The records below need to be set down again exactly; their images stay out.

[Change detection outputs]
--------------------------------

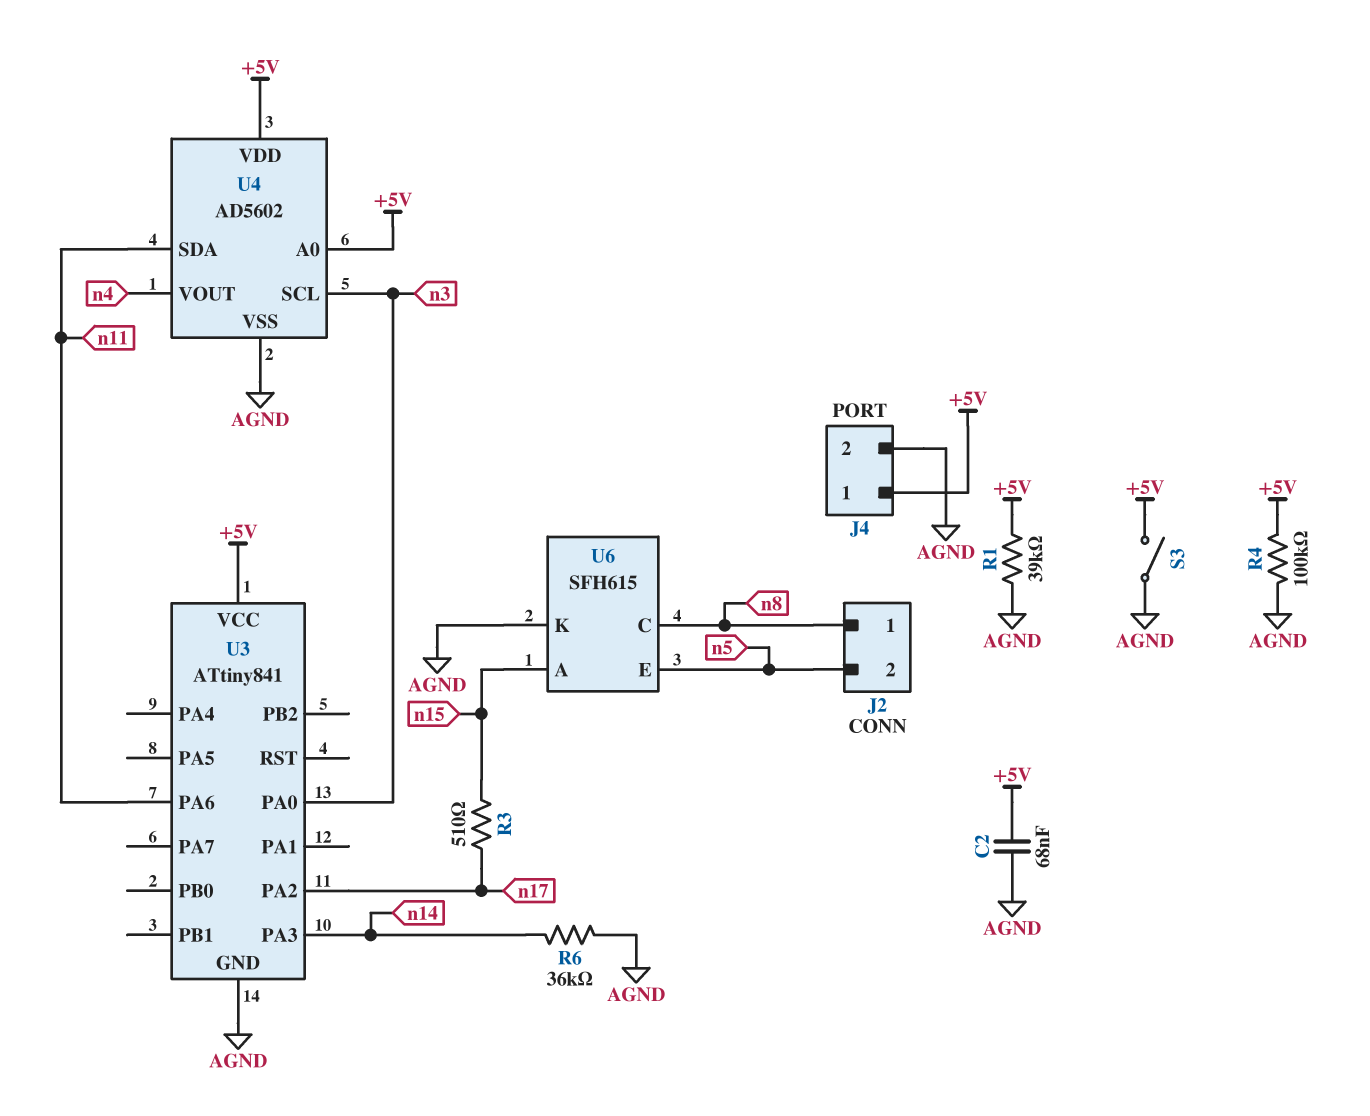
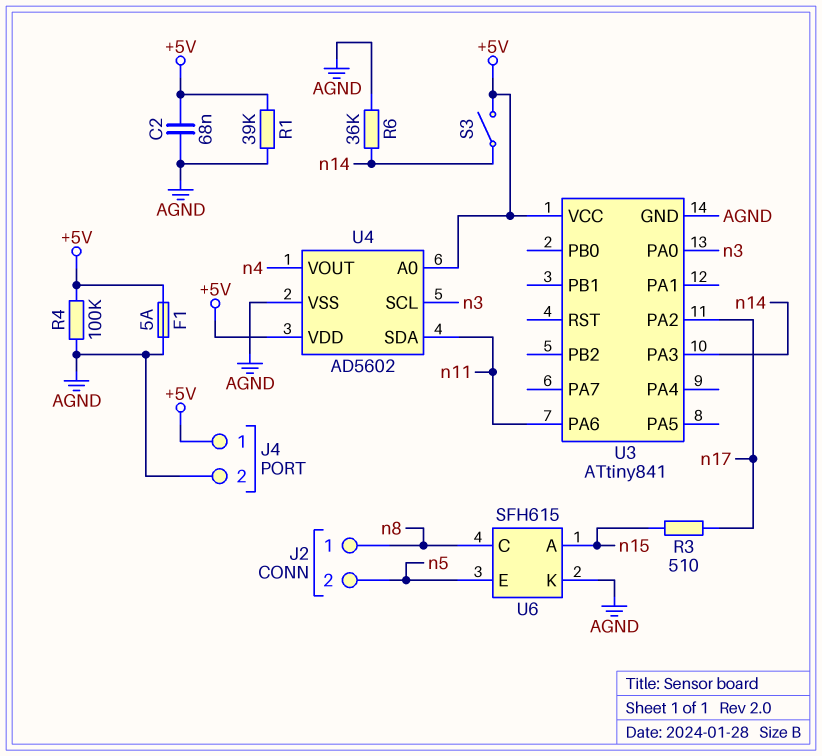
F1: none -> 5A (+5V, AGND)
S3: switch (+5V, AGND) -> switch (+5V, n14)

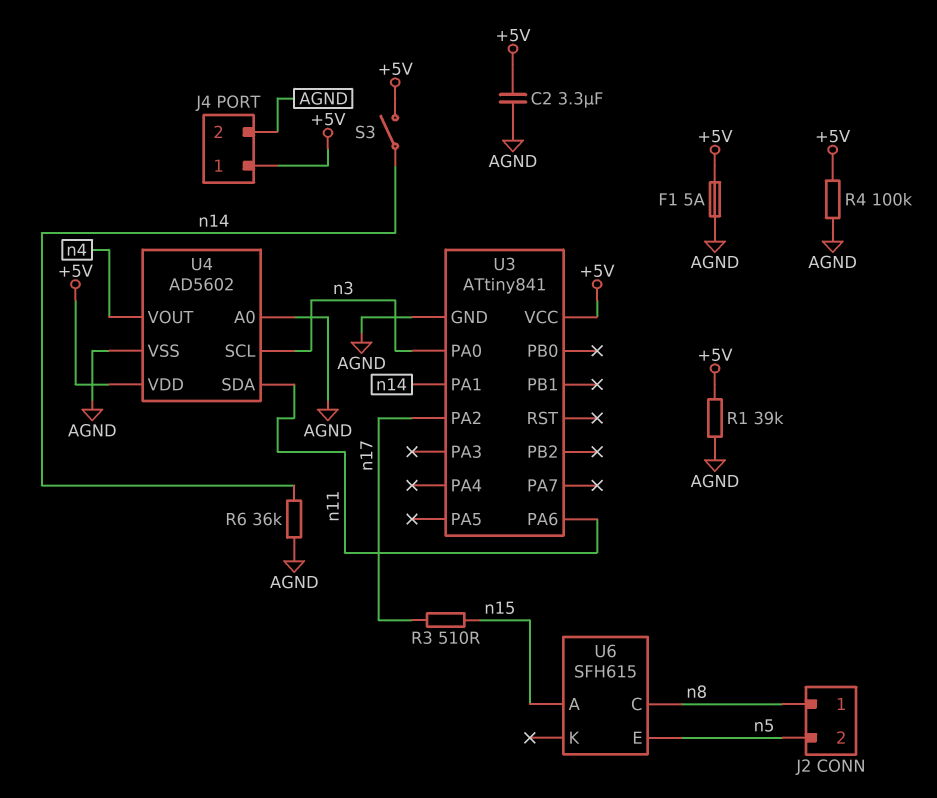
C2: 68nF (+5V, AGND) -> 3.3uF (+5V, AGND)
U3 pin PA1: none -> n14
U3 pin PA3: n14 -> none
U4 pin A0: +5V -> AGND
U6 pin K: AGND -> none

--------------------------------

WRITTEN ANSWER:
F1: none -> 5A (+5V, AGND)
S3: switch (+5V, AGND) -> switch (+5V, n14)

C2: 68nF (+5V, AGND) -> 3.3uF (+5V, AGND)
U3 pin PA1: none -> n14
U3 pin PA3: n14 -> none
U4 pin A0: +5V -> AGND
U6 pin K: AGND -> none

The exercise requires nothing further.